Scan the records below. Copy every line in which the word "none" appears.

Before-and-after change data
>>>>
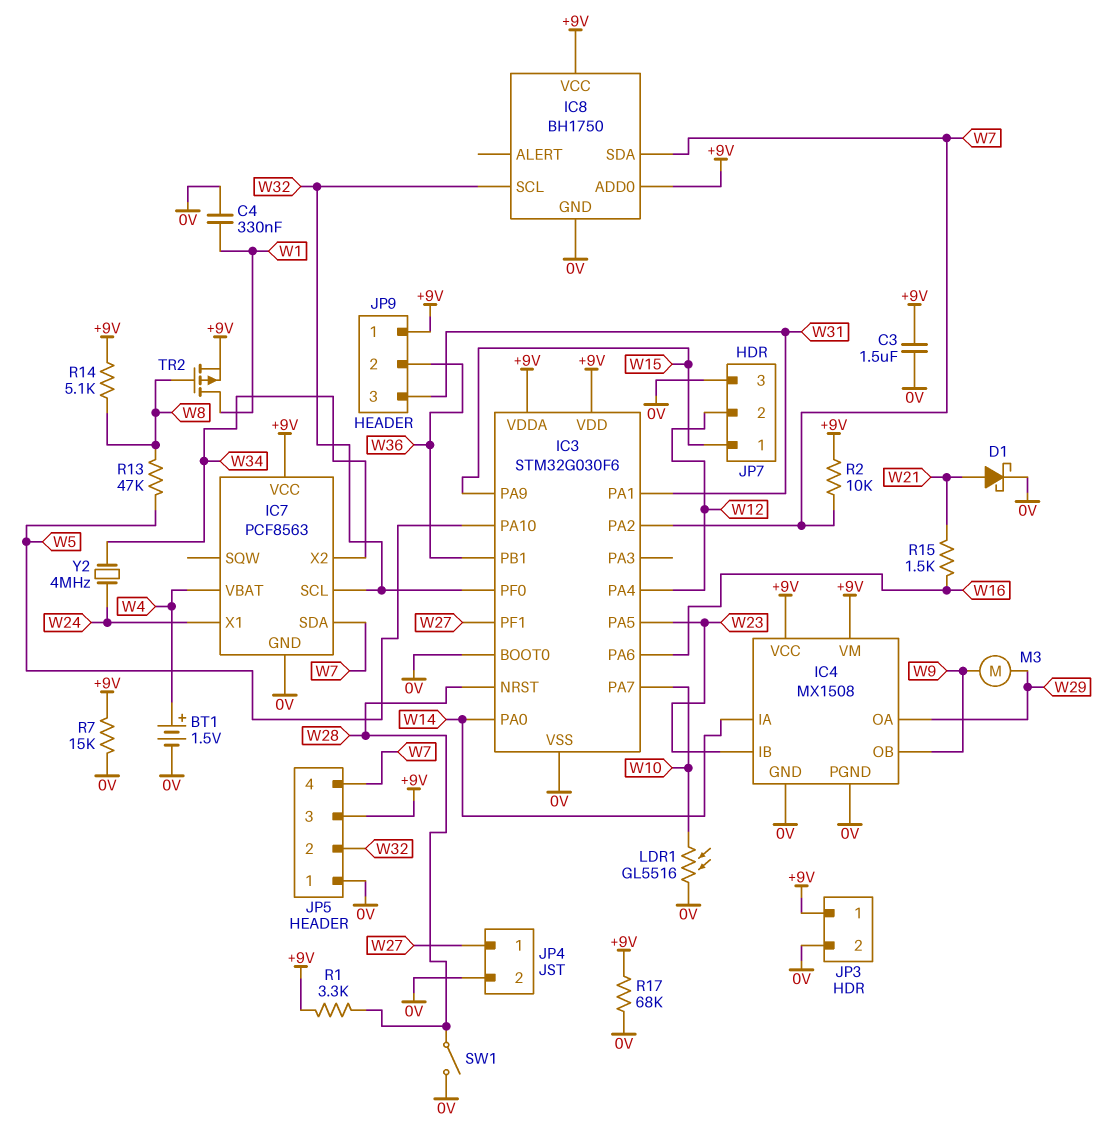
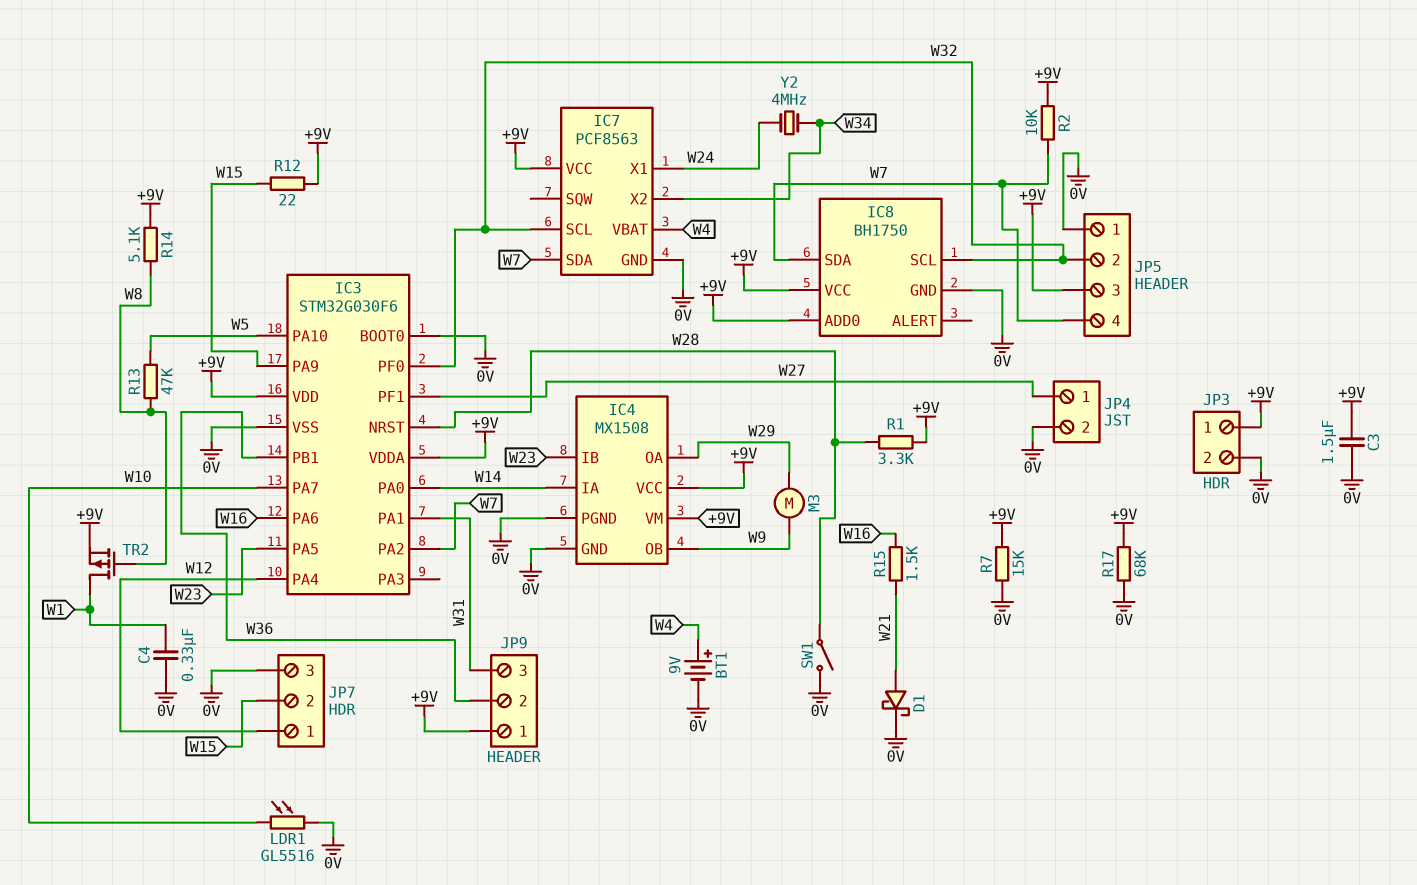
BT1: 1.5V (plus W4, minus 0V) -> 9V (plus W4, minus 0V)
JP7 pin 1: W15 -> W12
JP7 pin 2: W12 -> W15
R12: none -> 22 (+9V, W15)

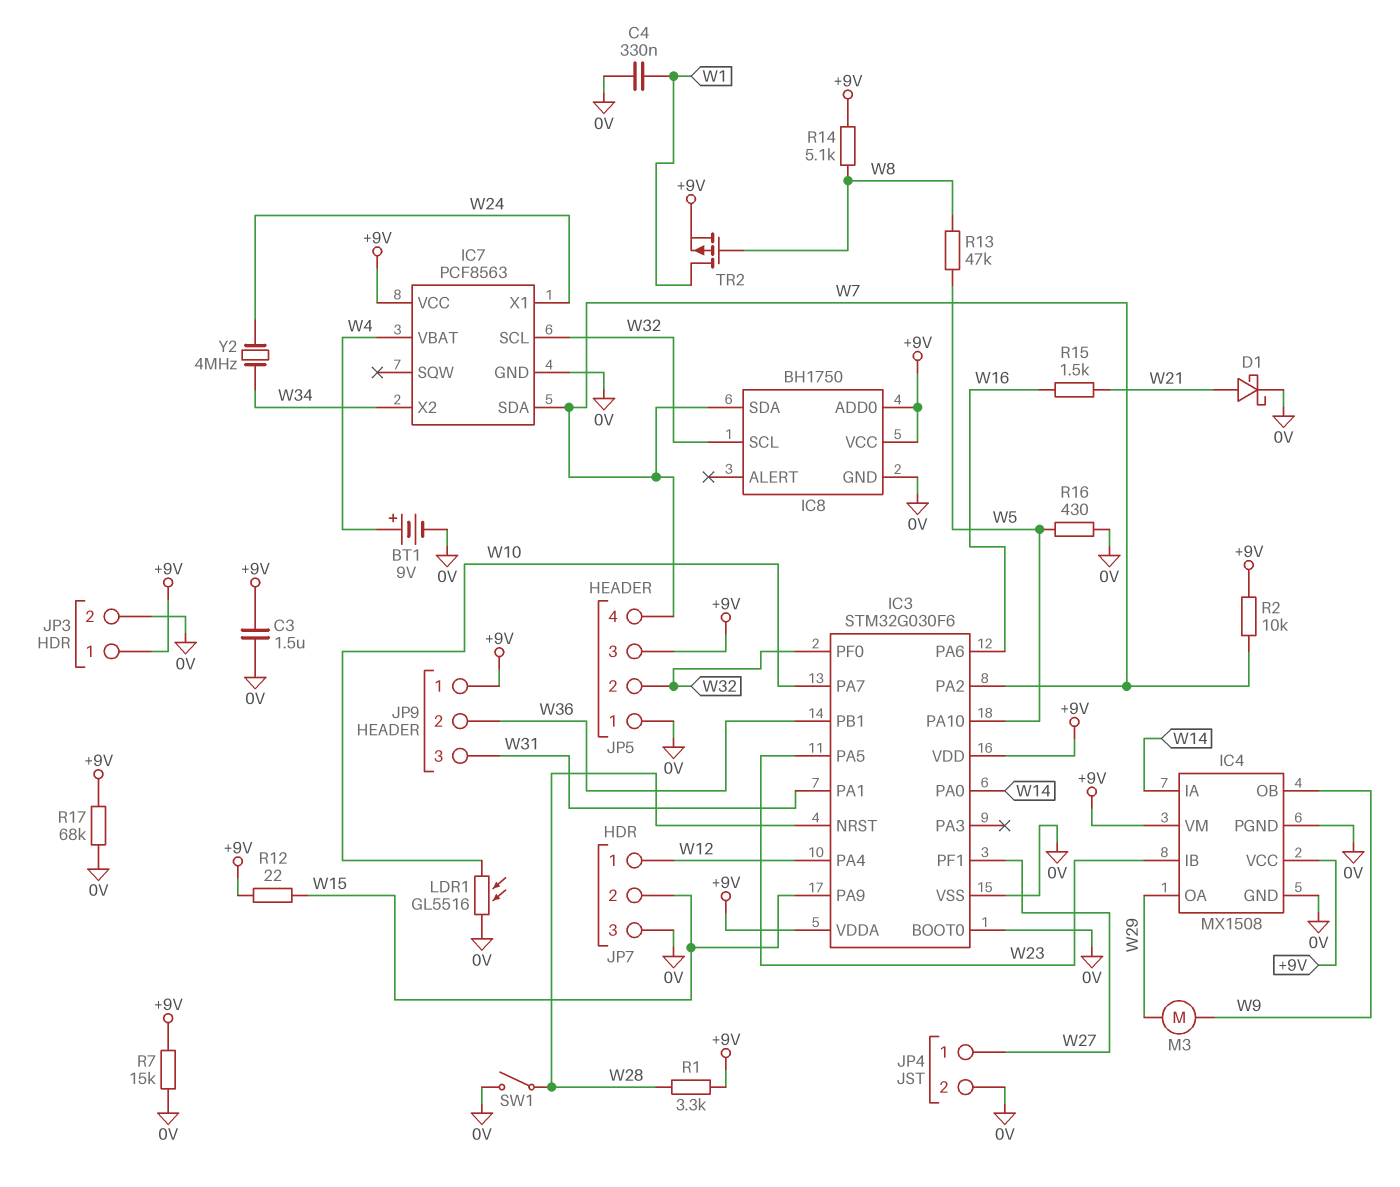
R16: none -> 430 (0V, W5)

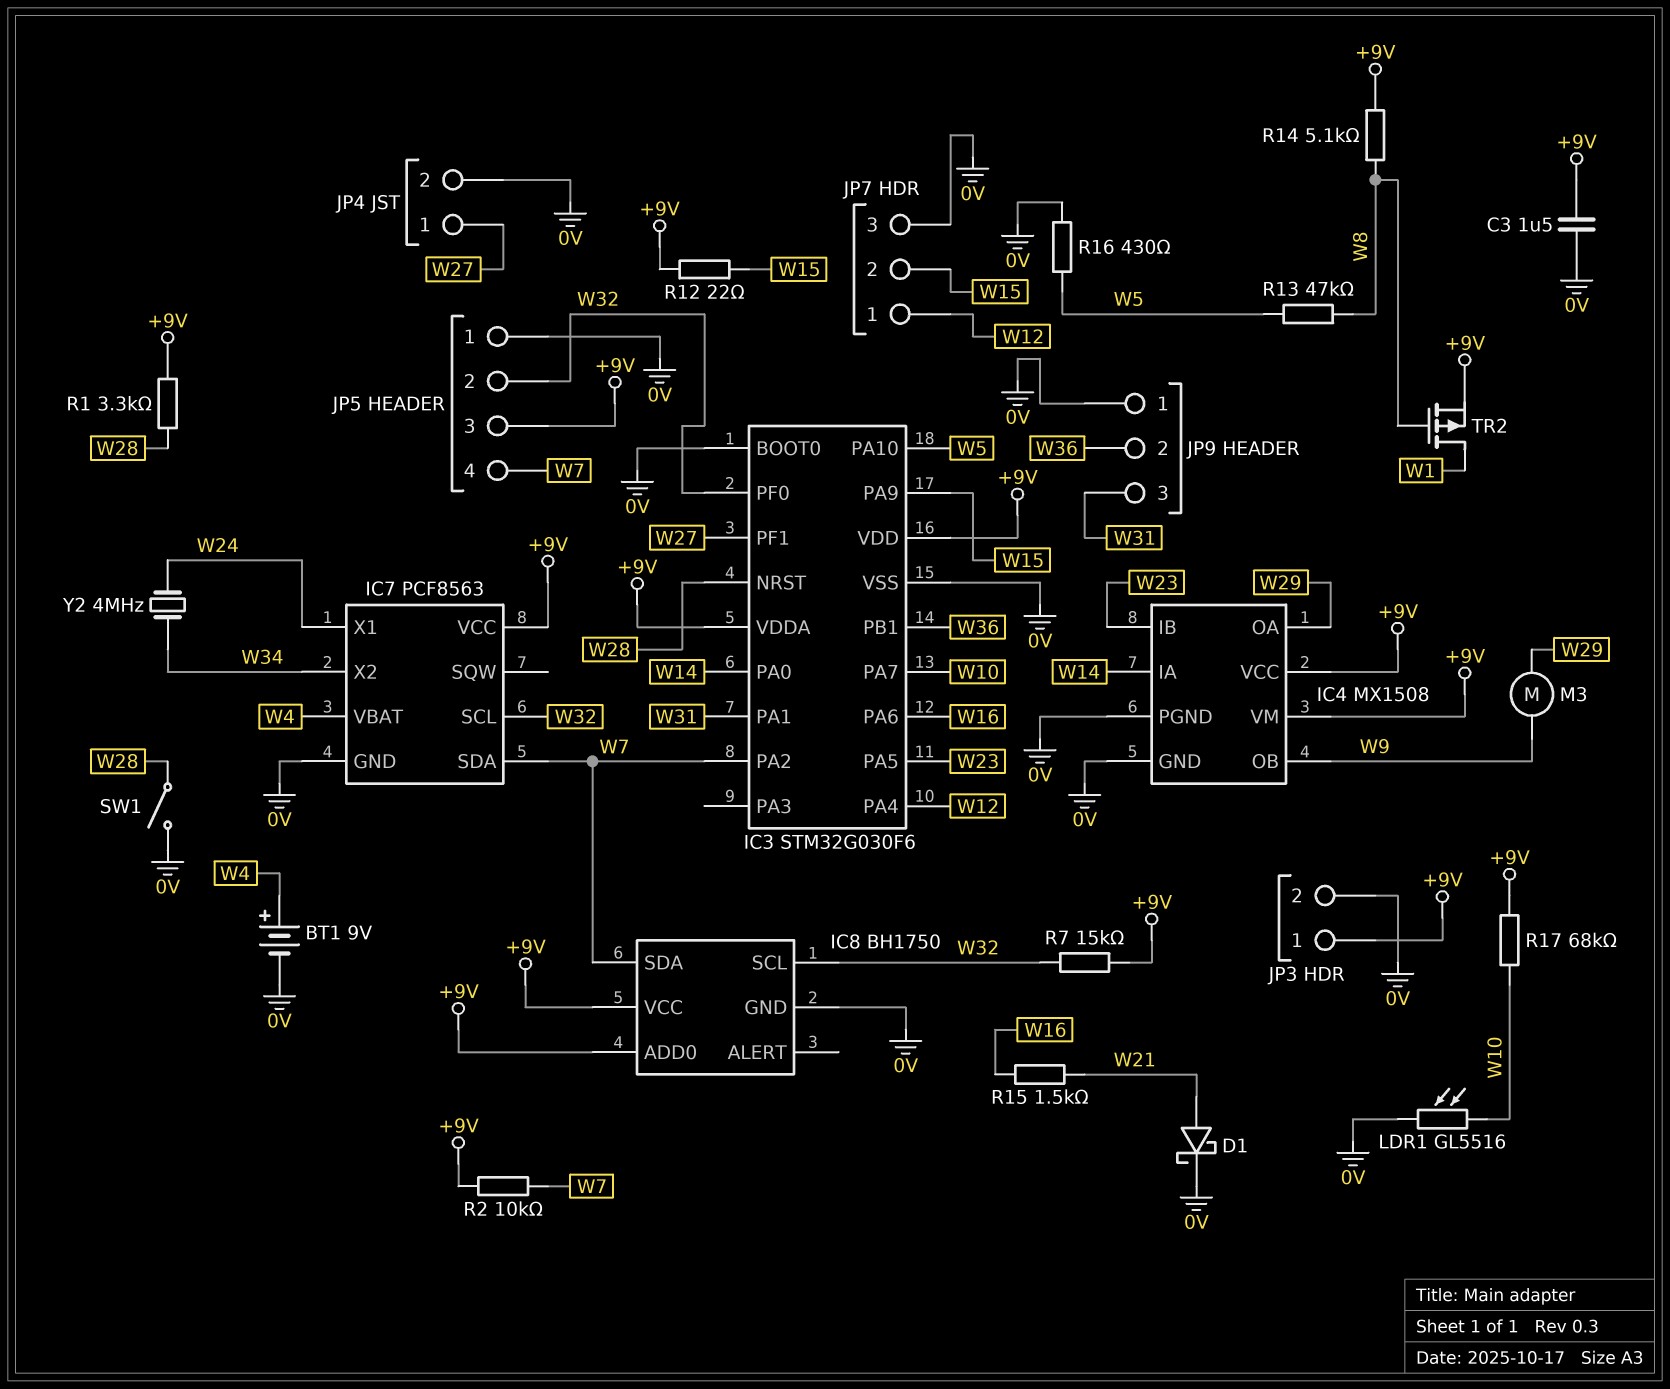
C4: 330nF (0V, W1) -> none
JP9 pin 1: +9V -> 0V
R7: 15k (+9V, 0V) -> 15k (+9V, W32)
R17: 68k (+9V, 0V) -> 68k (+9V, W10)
<<<<
*Solution to this problem*
R12: none -> 22 (+9V, W15)
R16: none -> 430 (0V, W5)
C4: 330nF (0V, W1) -> none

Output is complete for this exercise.